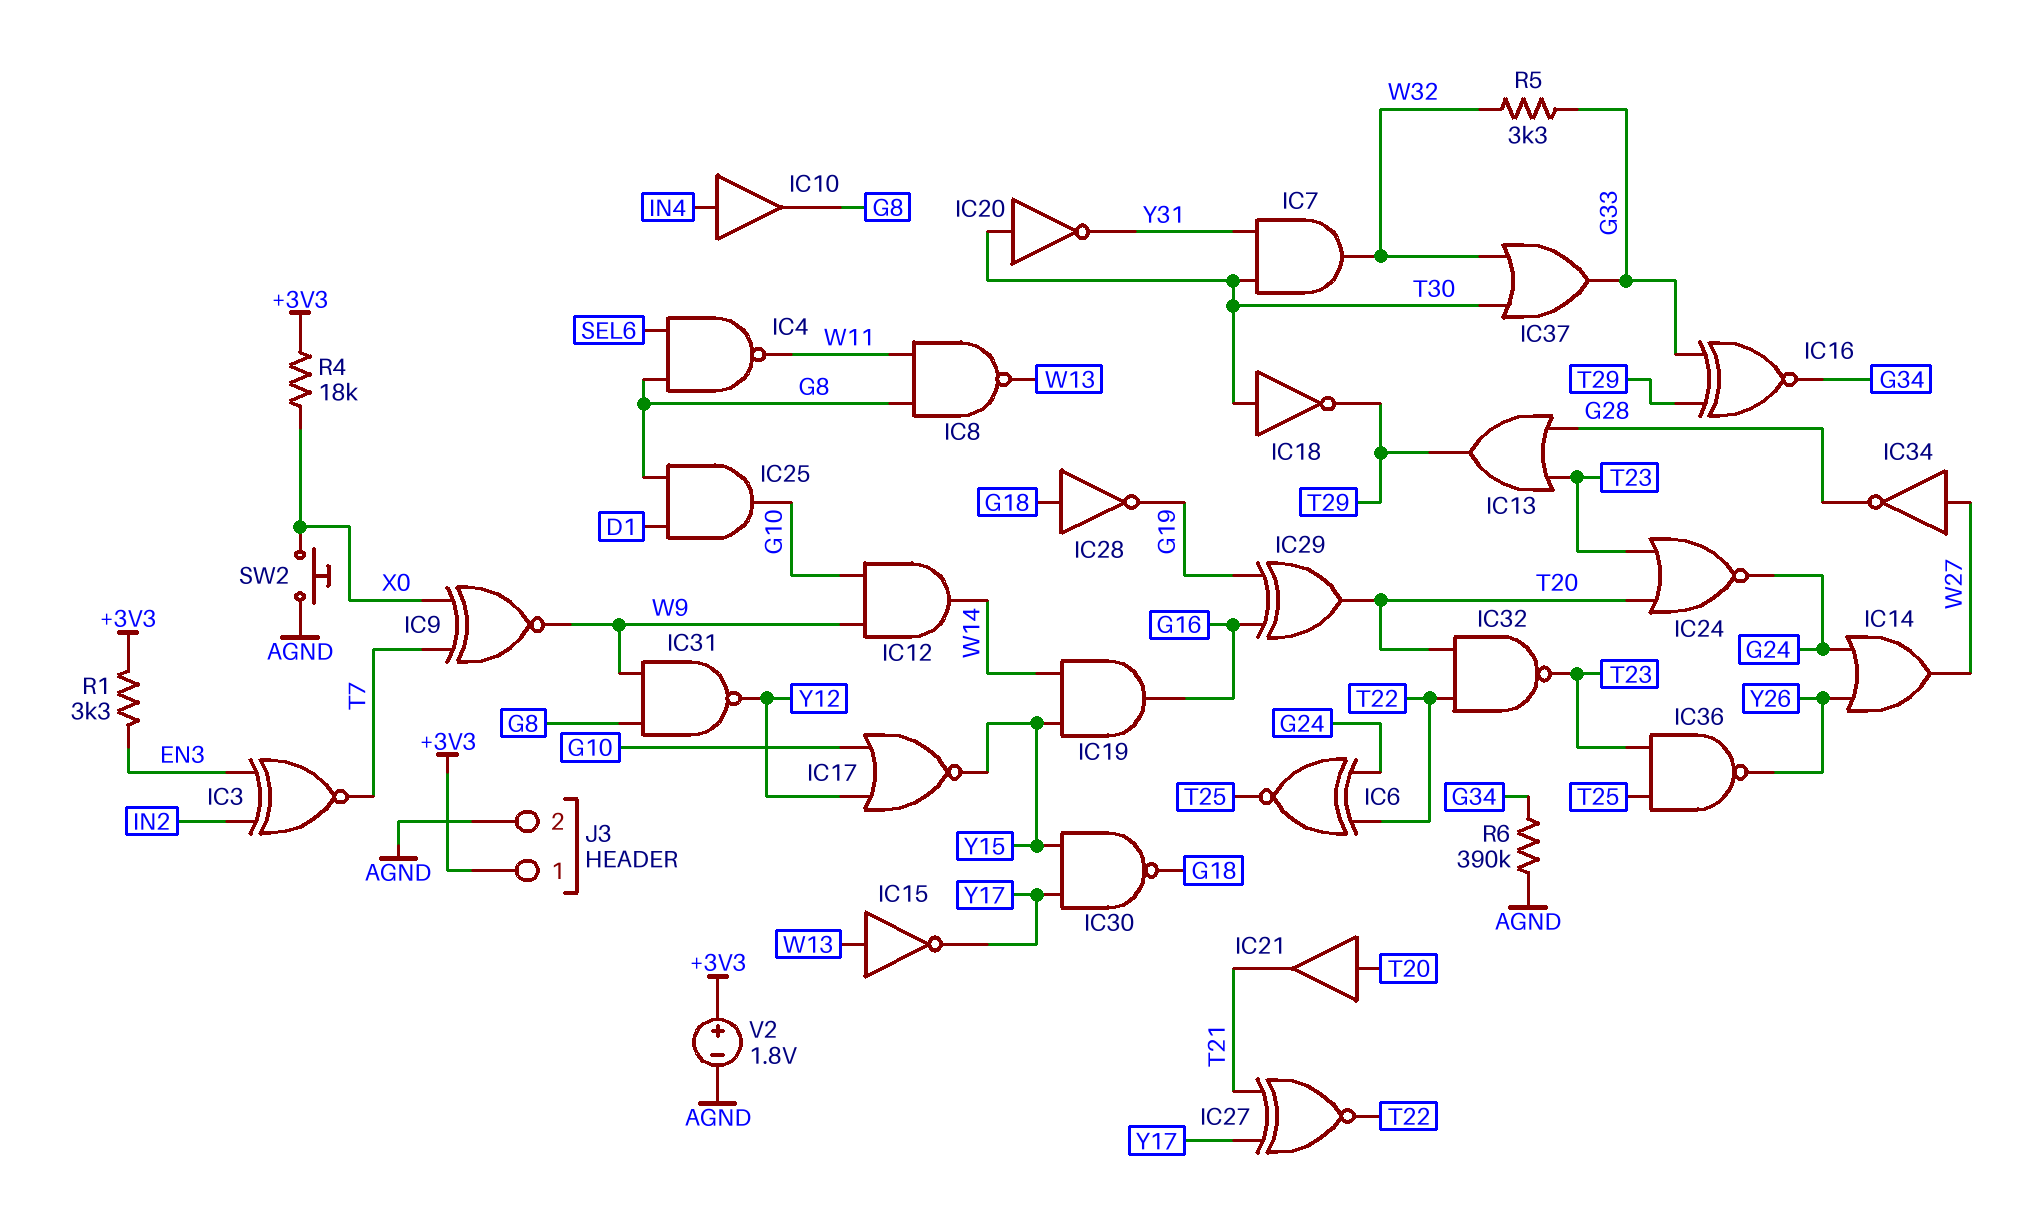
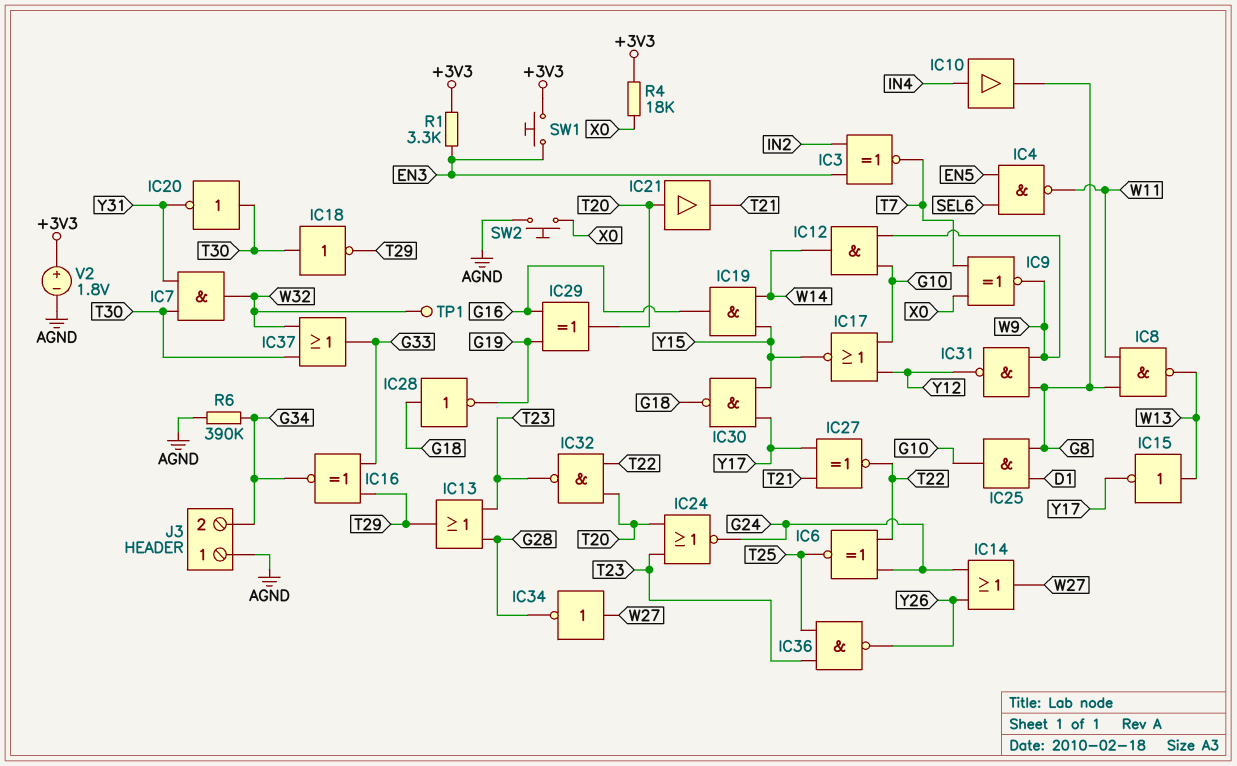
IC4: NAND (in G8, in SEL6, out W11) -> NAND (in EN5, in SEL6, out W11)
J3 pin 1: +3V3 -> AGND
J3 pin 2: AGND -> G34
R5: 3.3k (G33, W32) -> none
SW1: none -> button (+3V3, EN3)
TP1: none -> test point (W32)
········
Print the line containing "J3 pin 1: +3V3 -> AGND" and every line after it to the end of the records above, exactly as written, and nothing else.

Problem solution:
J3 pin 1: +3V3 -> AGND
J3 pin 2: AGND -> G34
R5: 3.3k (G33, W32) -> none
SW1: none -> button (+3V3, EN3)
TP1: none -> test point (W32)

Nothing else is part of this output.